DATASET EXTRACT
————————

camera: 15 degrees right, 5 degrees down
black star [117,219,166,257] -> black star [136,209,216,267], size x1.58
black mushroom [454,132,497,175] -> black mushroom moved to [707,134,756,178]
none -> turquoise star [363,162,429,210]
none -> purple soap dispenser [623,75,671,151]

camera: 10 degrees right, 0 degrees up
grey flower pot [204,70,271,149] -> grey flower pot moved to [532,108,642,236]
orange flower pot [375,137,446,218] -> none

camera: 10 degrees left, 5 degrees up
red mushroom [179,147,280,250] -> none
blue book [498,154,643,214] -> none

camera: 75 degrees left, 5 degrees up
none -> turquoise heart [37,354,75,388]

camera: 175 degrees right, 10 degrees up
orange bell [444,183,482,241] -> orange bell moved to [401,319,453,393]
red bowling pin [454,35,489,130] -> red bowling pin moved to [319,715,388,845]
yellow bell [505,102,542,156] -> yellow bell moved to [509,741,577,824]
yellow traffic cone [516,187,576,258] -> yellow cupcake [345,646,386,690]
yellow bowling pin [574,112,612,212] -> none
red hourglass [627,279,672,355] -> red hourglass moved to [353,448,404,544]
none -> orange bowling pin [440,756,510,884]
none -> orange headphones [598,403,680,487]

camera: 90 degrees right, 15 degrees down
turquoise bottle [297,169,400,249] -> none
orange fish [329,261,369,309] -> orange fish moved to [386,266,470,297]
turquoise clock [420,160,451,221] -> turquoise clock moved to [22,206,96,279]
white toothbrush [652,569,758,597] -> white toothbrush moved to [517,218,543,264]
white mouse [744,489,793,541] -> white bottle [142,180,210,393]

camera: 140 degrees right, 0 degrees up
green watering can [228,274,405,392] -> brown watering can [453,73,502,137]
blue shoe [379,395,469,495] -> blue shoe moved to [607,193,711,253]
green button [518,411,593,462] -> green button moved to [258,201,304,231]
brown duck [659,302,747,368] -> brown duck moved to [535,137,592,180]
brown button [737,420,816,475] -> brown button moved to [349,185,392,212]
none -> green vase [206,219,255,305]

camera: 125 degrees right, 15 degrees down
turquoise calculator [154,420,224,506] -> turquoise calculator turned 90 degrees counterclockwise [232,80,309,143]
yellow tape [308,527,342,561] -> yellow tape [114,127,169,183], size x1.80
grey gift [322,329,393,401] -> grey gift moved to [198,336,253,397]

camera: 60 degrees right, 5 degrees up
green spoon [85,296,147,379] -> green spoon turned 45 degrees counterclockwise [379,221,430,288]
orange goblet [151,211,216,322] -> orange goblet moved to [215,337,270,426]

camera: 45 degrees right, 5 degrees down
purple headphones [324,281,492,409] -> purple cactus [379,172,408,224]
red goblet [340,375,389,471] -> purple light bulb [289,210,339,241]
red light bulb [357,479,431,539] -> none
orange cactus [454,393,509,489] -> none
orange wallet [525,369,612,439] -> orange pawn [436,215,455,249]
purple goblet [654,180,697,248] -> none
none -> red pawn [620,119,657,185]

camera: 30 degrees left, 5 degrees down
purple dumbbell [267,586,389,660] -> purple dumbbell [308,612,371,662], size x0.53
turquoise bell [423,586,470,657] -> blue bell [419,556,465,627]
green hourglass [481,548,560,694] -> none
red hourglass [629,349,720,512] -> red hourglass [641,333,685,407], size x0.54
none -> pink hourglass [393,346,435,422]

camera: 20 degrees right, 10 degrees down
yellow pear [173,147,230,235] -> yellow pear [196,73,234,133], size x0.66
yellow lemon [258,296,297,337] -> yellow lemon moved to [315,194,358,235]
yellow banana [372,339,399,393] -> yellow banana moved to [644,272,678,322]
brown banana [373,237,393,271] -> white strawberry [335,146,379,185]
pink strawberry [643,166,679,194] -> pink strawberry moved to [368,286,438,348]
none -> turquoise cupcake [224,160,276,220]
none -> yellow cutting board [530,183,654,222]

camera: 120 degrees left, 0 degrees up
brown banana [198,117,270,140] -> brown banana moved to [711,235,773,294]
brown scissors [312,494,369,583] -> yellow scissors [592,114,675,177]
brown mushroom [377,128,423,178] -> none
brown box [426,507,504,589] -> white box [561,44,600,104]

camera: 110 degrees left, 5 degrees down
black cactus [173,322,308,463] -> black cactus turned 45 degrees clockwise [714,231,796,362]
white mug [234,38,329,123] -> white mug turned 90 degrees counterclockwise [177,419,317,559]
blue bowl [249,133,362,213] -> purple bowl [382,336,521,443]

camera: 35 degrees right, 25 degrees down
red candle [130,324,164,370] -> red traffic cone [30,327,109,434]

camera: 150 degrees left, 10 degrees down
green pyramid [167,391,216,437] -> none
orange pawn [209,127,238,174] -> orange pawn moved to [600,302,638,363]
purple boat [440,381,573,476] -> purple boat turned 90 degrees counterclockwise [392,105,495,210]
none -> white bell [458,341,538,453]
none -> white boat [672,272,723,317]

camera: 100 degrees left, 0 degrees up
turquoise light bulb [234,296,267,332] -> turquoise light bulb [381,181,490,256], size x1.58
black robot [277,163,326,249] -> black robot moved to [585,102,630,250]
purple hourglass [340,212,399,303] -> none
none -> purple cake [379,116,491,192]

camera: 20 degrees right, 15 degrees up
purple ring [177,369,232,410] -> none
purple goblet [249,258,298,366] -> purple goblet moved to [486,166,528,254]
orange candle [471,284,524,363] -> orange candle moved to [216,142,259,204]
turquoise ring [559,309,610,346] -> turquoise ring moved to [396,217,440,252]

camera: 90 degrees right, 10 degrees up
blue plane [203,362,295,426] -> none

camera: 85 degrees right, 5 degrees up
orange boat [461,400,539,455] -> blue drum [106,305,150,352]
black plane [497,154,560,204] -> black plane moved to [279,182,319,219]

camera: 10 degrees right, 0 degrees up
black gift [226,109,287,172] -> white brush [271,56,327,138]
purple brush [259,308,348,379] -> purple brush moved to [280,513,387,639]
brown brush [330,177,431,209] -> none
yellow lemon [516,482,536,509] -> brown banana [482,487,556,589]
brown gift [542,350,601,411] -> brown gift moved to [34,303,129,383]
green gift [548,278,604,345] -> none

————————

TASK PROMPT
Retype only the lines above between the line with "orange flower pot [375,137,446,218] -> none" and the line with "green watering can", counting those two lines as well, and keep every character as it is.

ANSWER BELOW
orange flower pot [375,137,446,218] -> none

camera: 10 degrees left, 5 degrees up
red mushroom [179,147,280,250] -> none
blue book [498,154,643,214] -> none

camera: 75 degrees left, 5 degrees up
none -> turquoise heart [37,354,75,388]

camera: 175 degrees right, 10 degrees up
orange bell [444,183,482,241] -> orange bell moved to [401,319,453,393]
red bowling pin [454,35,489,130] -> red bowling pin moved to [319,715,388,845]
yellow bell [505,102,542,156] -> yellow bell moved to [509,741,577,824]
yellow traffic cone [516,187,576,258] -> yellow cupcake [345,646,386,690]
yellow bowling pin [574,112,612,212] -> none
red hourglass [627,279,672,355] -> red hourglass moved to [353,448,404,544]
none -> orange bowling pin [440,756,510,884]
none -> orange headphones [598,403,680,487]

camera: 90 degrees right, 15 degrees down
turquoise bottle [297,169,400,249] -> none
orange fish [329,261,369,309] -> orange fish moved to [386,266,470,297]
turquoise clock [420,160,451,221] -> turquoise clock moved to [22,206,96,279]
white toothbrush [652,569,758,597] -> white toothbrush moved to [517,218,543,264]
white mouse [744,489,793,541] -> white bottle [142,180,210,393]

camera: 140 degrees right, 0 degrees up
green watering can [228,274,405,392] -> brown watering can [453,73,502,137]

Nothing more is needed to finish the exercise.